___ INFORMATION

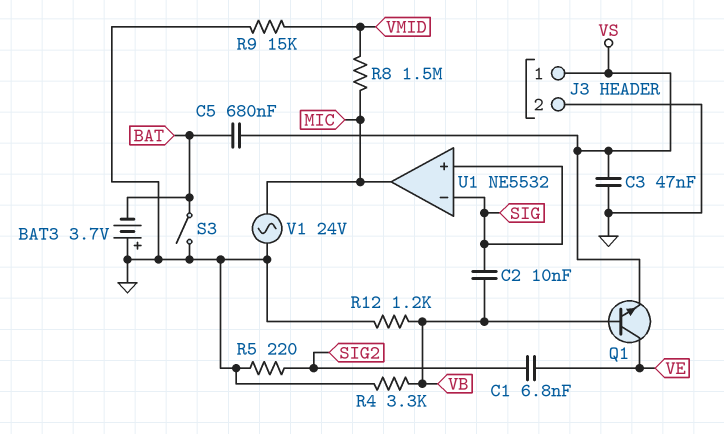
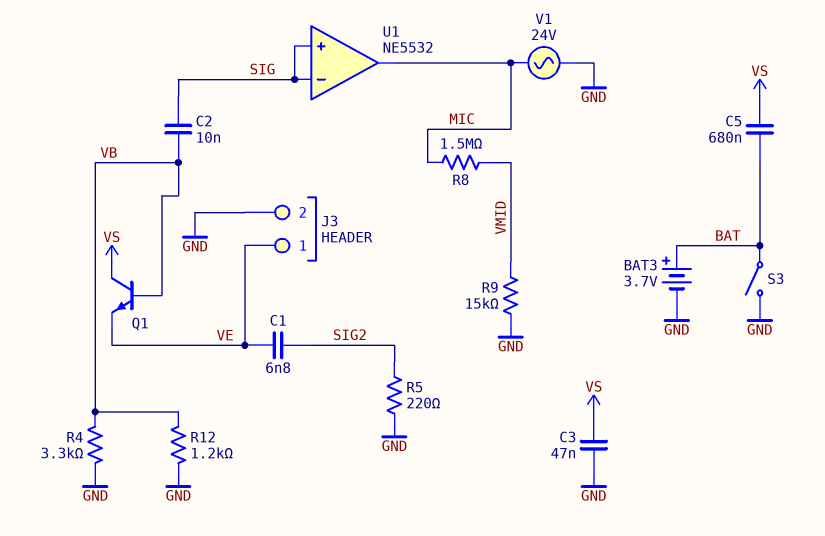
BAT3: 3.7V (plus GND, minus BAT) -> 3.7V (plus BAT, minus GND)
J3 pin 1: VS -> VE
Q1: NPN (B VB, C VE, E VS) -> NPN (B VB, C VS, E VE)

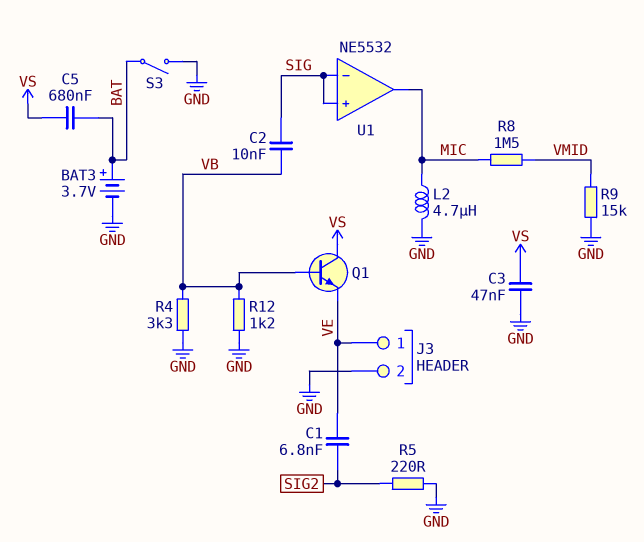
L2: none -> 4.7uH (GND, MIC)
V1: AC 24V (GND, MIC) -> none

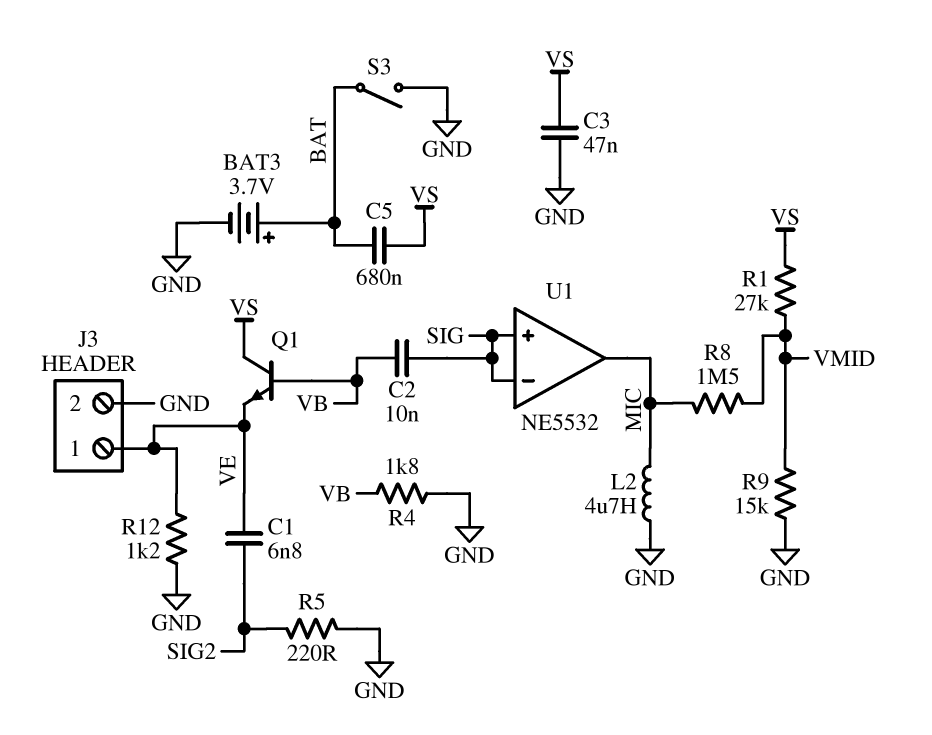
R1: none -> 27k (VMID, VS)
R4: 3.3k (GND, VB) -> 1.8k (GND, VB)
R12: 1.2k (GND, VB) -> 1.2k (GND, VE)

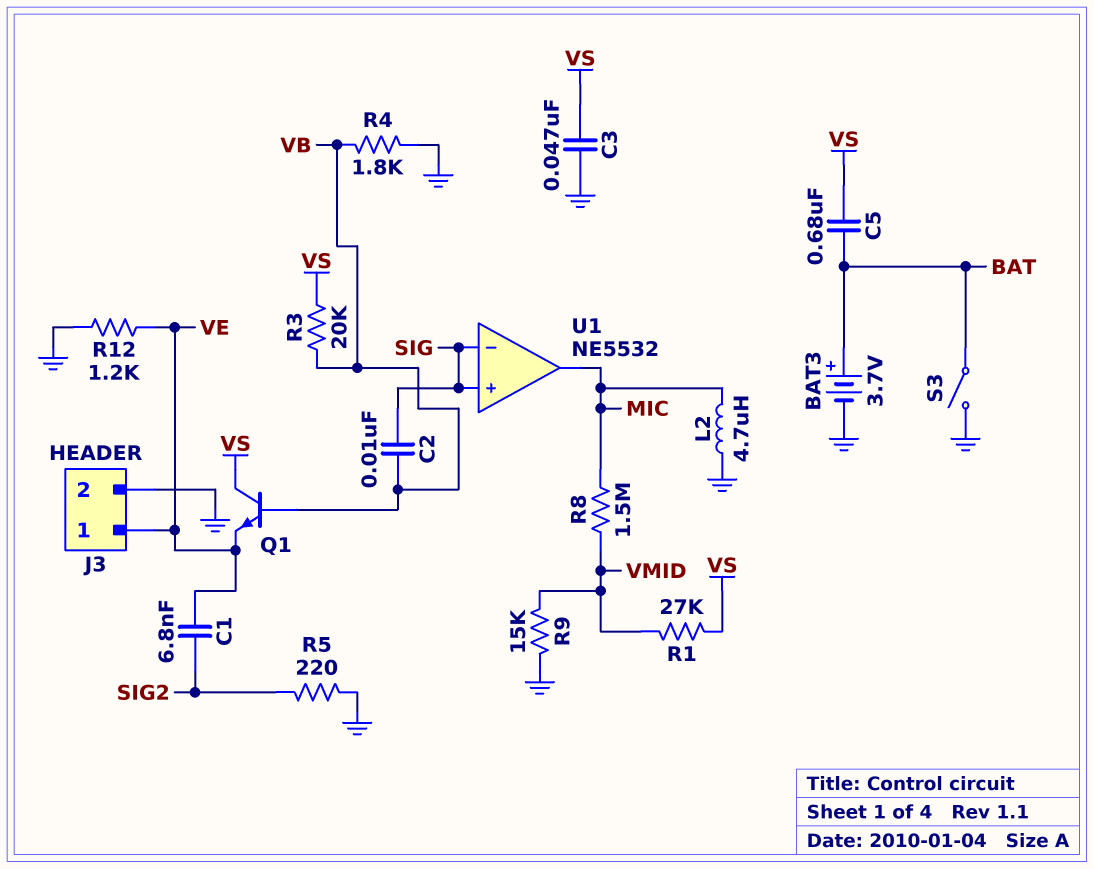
R3: none -> 20k (VB, VS)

______

Leave out the pictures, and write out exactly the lines from the line containing "R4: 3.3k (GND, VB) -> 1.8k (GND, VB)" through the end of the records above.

### ANSWER BELOW
R4: 3.3k (GND, VB) -> 1.8k (GND, VB)
R12: 1.2k (GND, VB) -> 1.2k (GND, VE)

R3: none -> 20k (VB, VS)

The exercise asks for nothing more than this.